MATERIAL SUPPLIED:
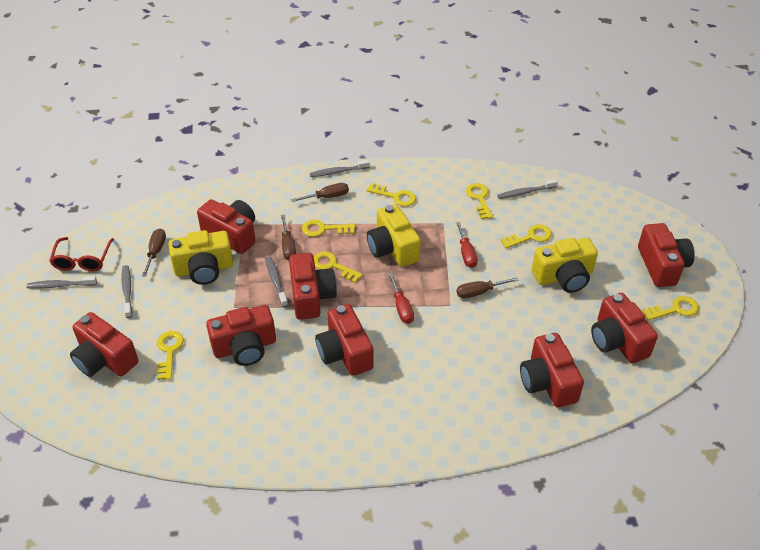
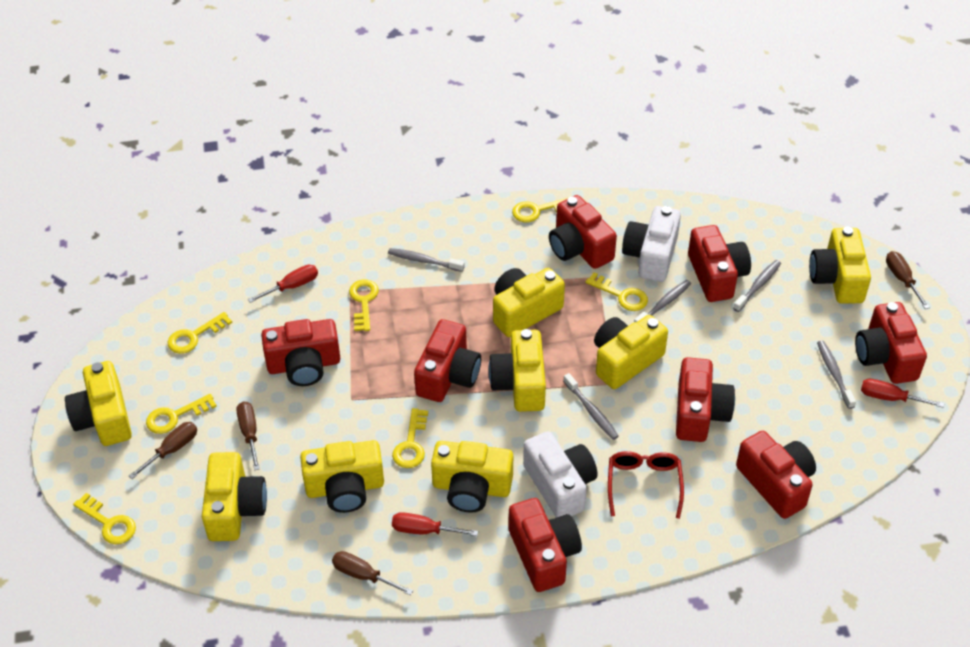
red screwdriver: 2 -> 3
white camera: 0 -> 2
yellow camera: 3 -> 8

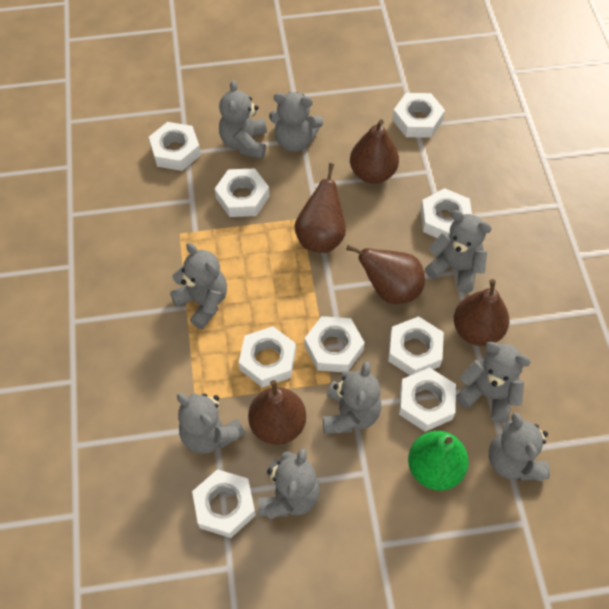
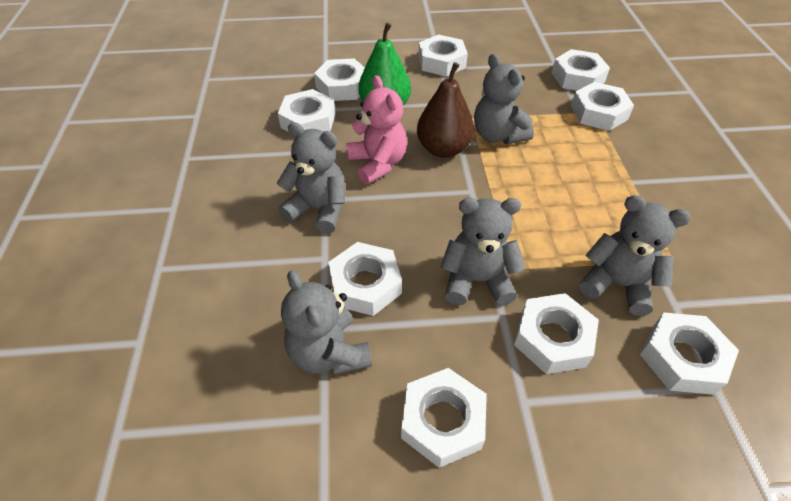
brown pear: 5 -> 1
grey teddy bear: 9 -> 5
pink teddy bear: 0 -> 1

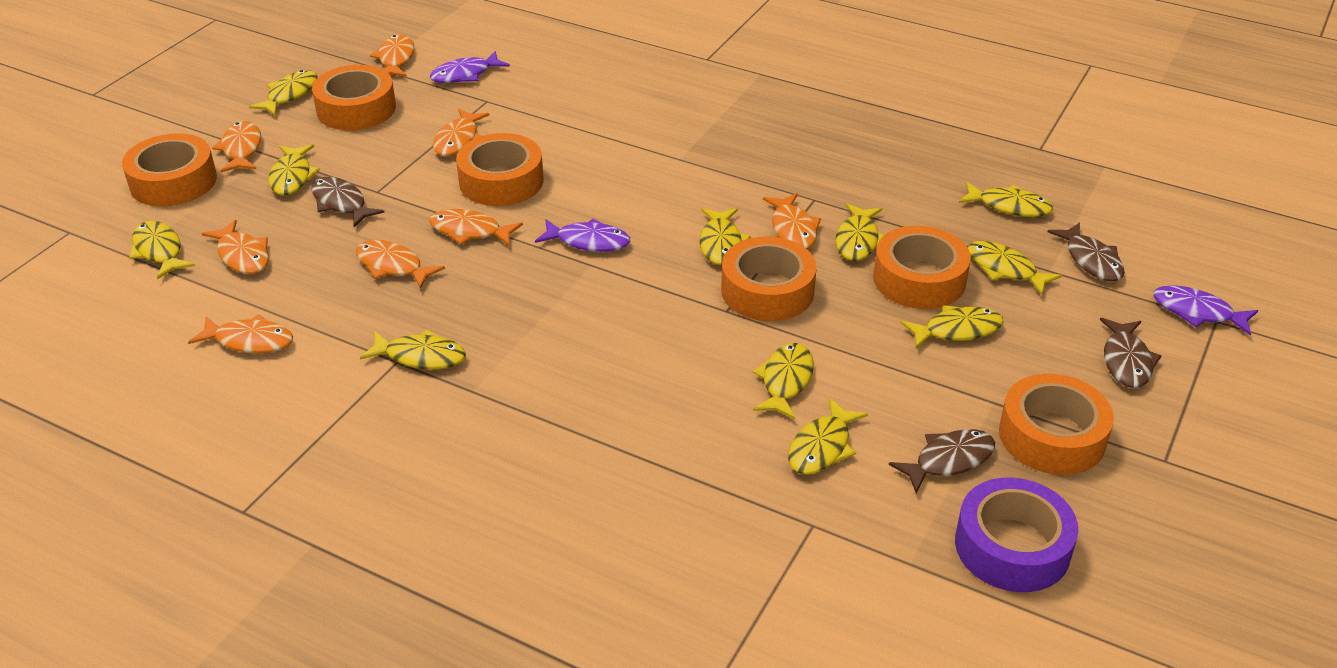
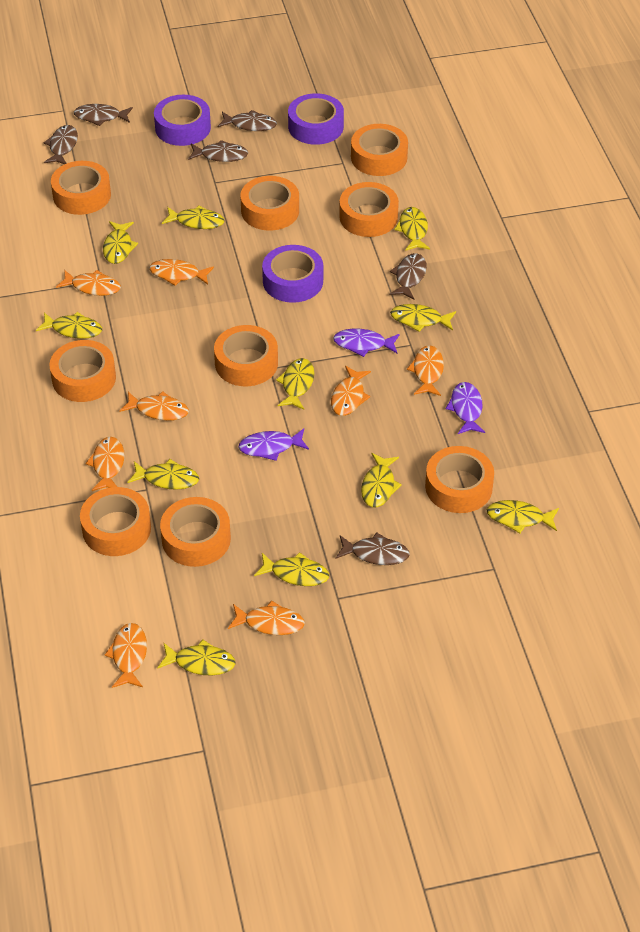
brown fish: 4 -> 6
orange tape: 6 -> 9
purple tape: 1 -> 3

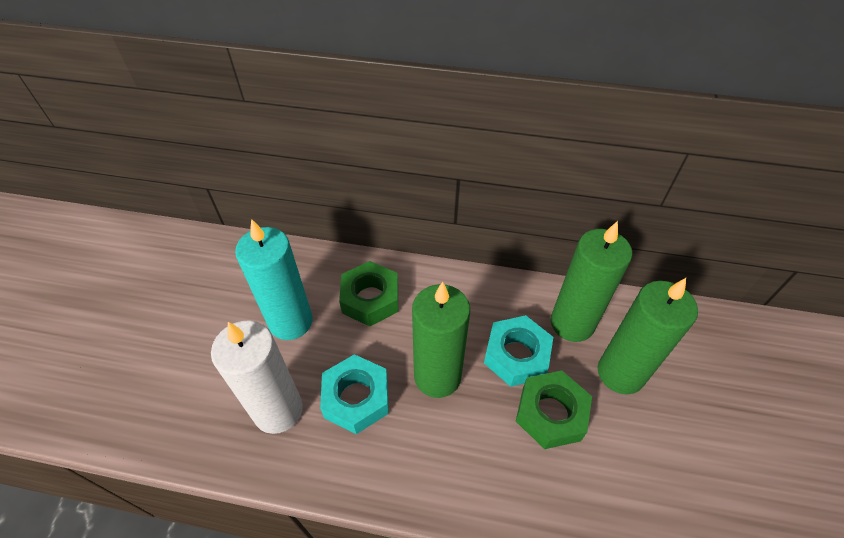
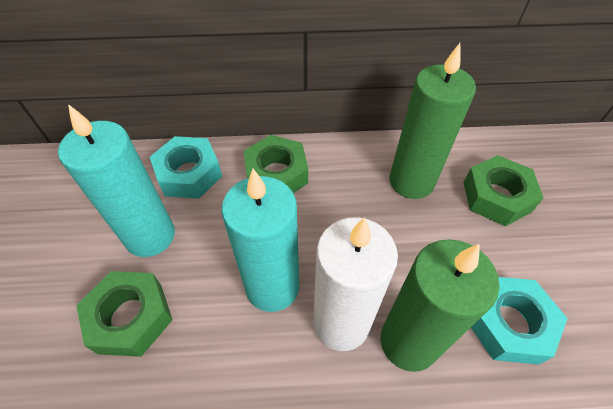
green candle: 3 -> 2
green nut: 2 -> 3
turquoise candle: 1 -> 2

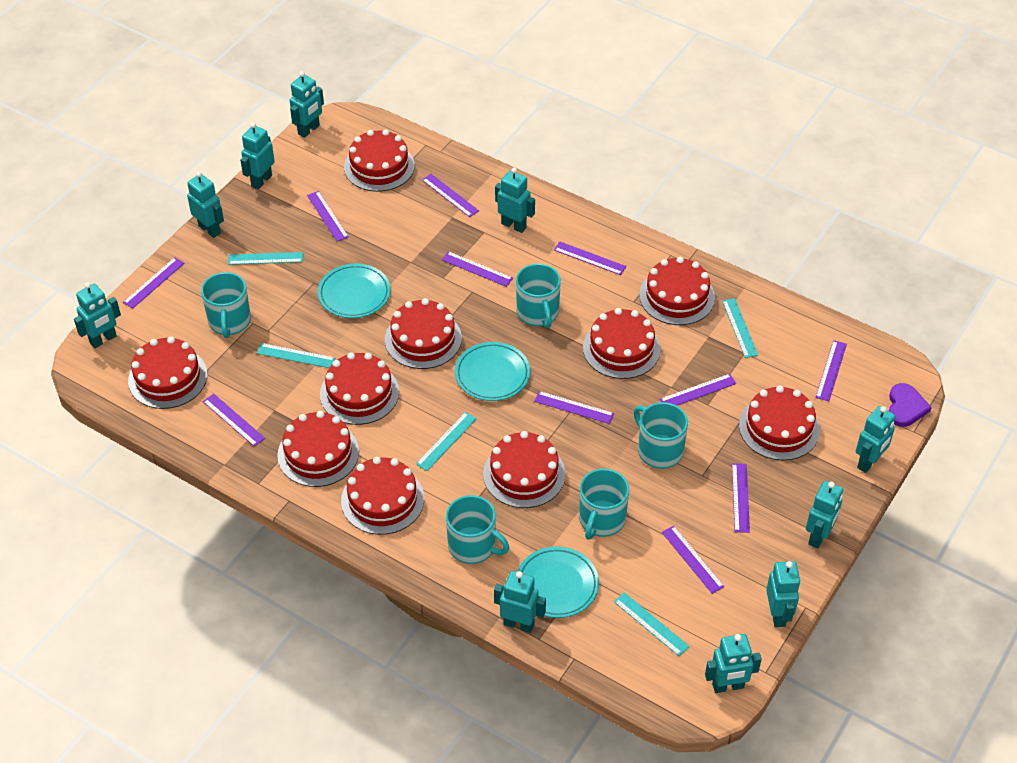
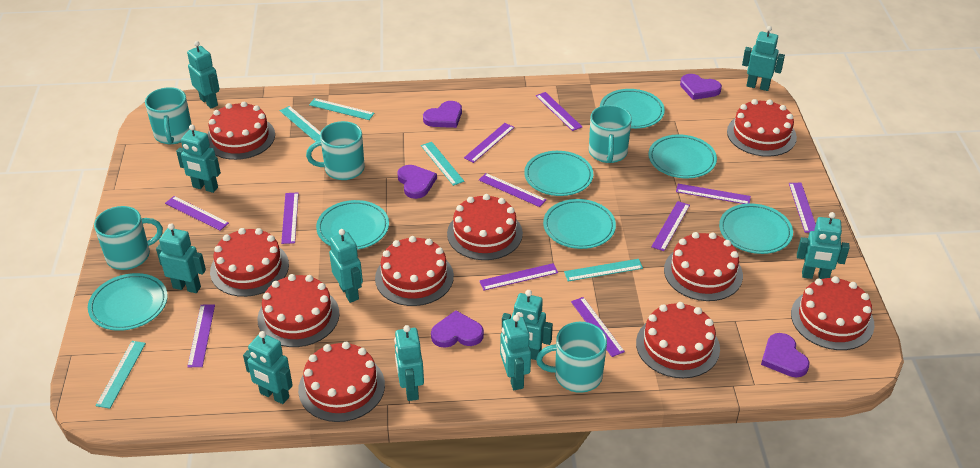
purple heart: 1 -> 5
turquoise plate: 3 -> 7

WORK INSTRUCTION:
Some lines above hold the word "turquoise". Copy all of them.

RESPONSE TO THE EXERCISE:
turquoise candle: 1 -> 2
turquoise plate: 3 -> 7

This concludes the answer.